Spatial object tracking data ->
§
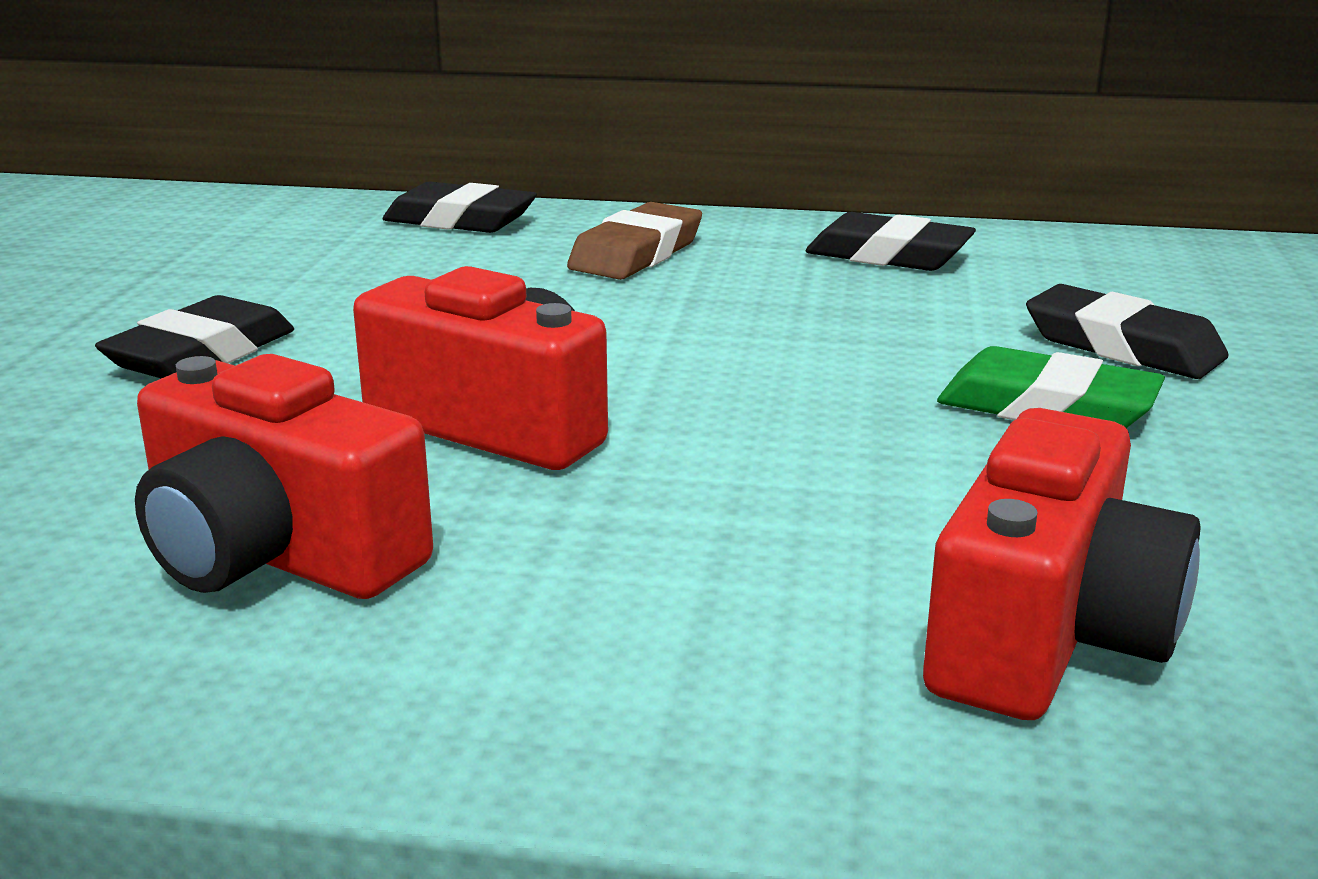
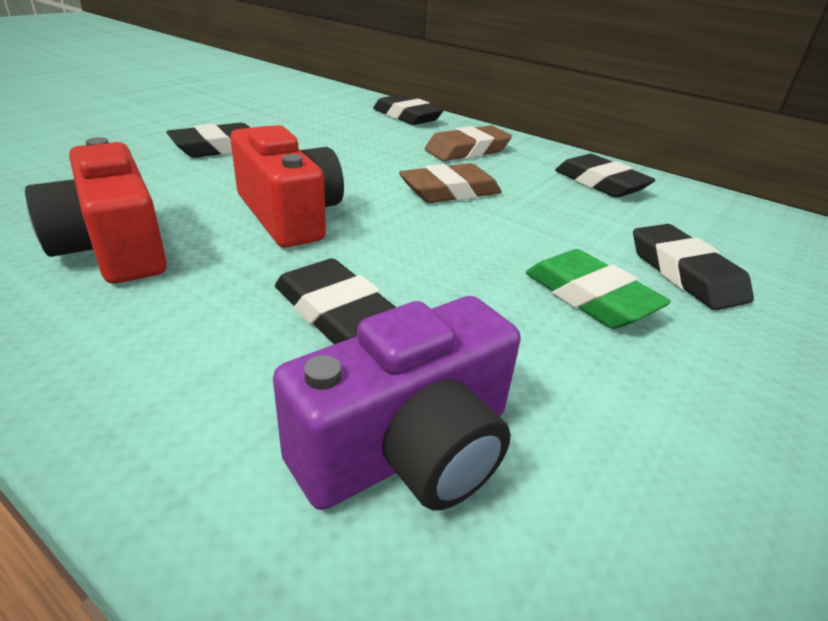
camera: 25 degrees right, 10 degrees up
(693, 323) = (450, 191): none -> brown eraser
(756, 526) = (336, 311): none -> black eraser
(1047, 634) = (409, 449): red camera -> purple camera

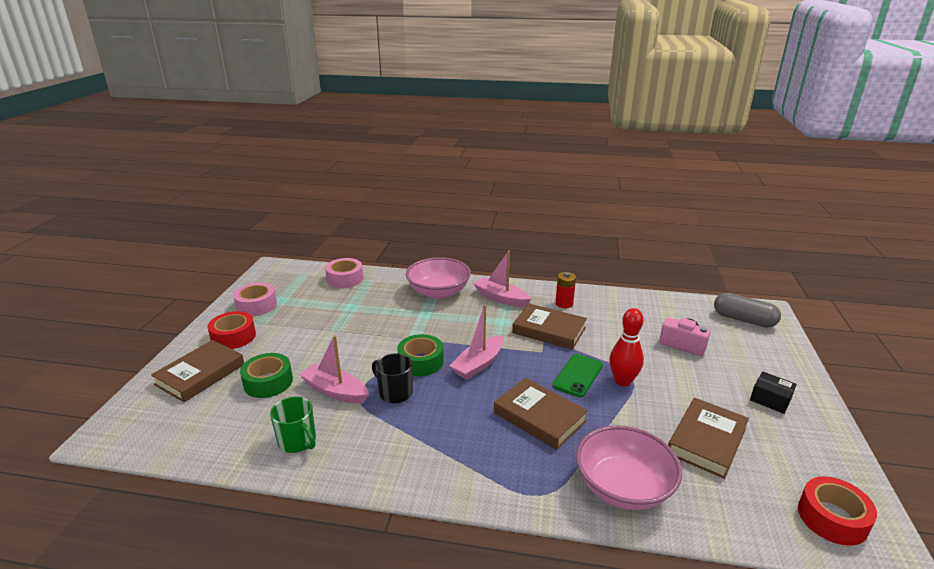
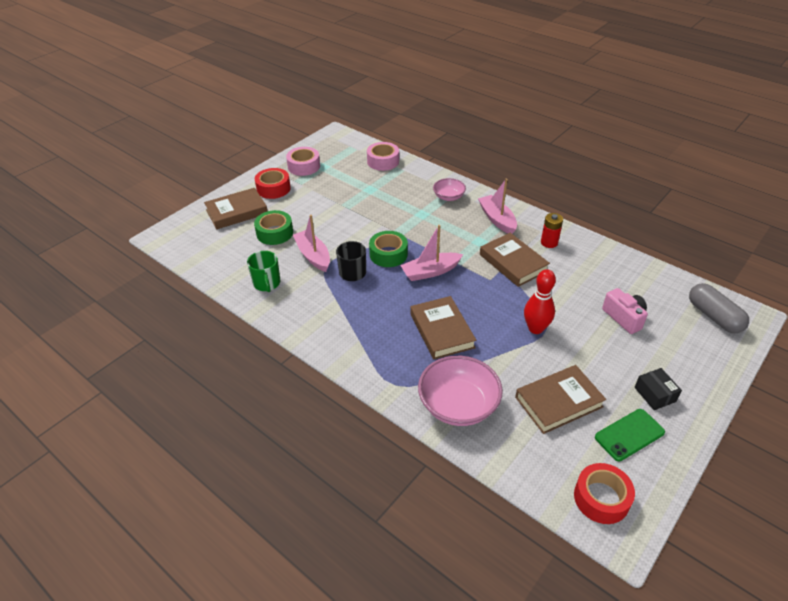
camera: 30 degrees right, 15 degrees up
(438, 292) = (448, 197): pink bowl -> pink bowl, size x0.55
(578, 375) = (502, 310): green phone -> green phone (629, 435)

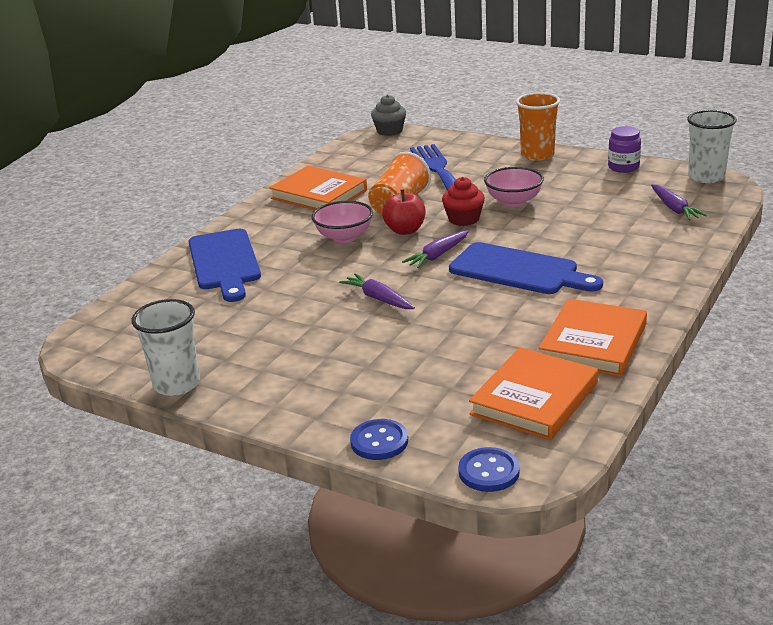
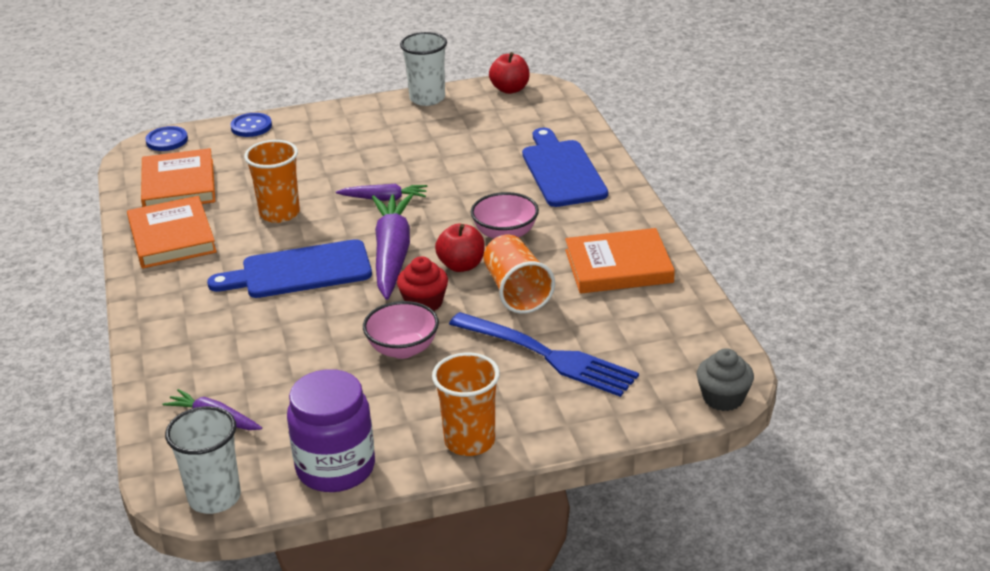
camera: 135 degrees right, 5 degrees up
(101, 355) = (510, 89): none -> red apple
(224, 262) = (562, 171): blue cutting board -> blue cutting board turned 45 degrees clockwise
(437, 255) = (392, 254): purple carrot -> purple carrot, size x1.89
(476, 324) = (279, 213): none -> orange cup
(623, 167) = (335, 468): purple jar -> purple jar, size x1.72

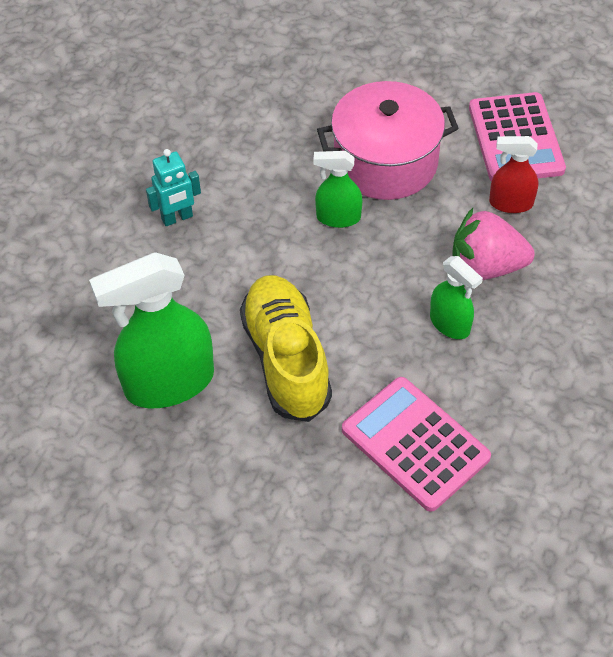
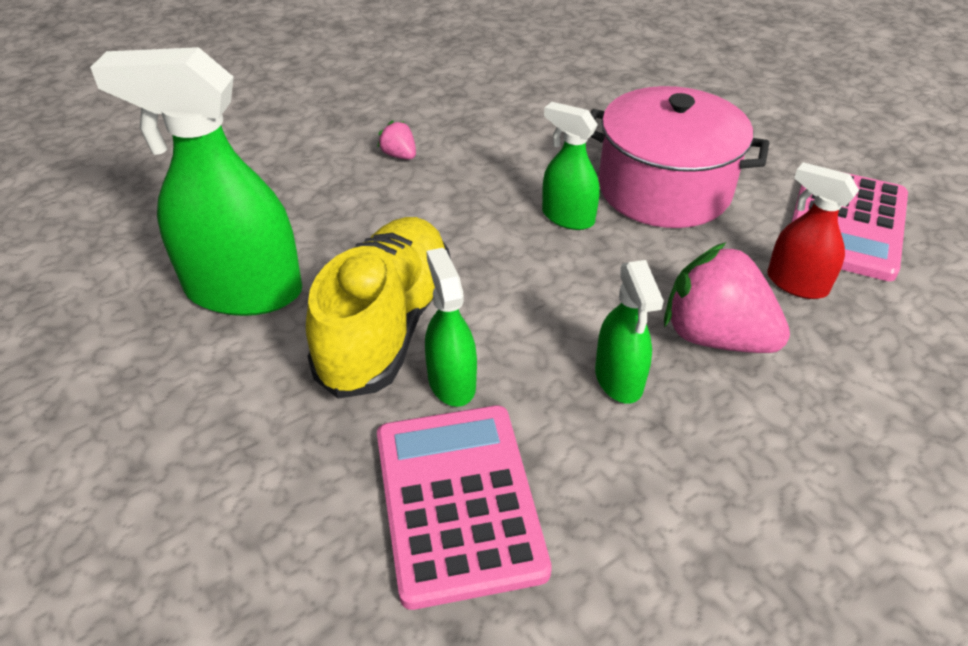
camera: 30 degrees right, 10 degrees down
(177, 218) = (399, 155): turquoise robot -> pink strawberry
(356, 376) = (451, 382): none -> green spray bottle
§
Wherever the string "right" appears in the entries above, return the line it appears on.

Exercise answer ->
camera: 25 degrees right, 10 degrees up
camera: 30 degrees right, 15 degrees up
camera: 135 degrees right, 5 degrees up
camera: 30 degrees right, 10 degrees down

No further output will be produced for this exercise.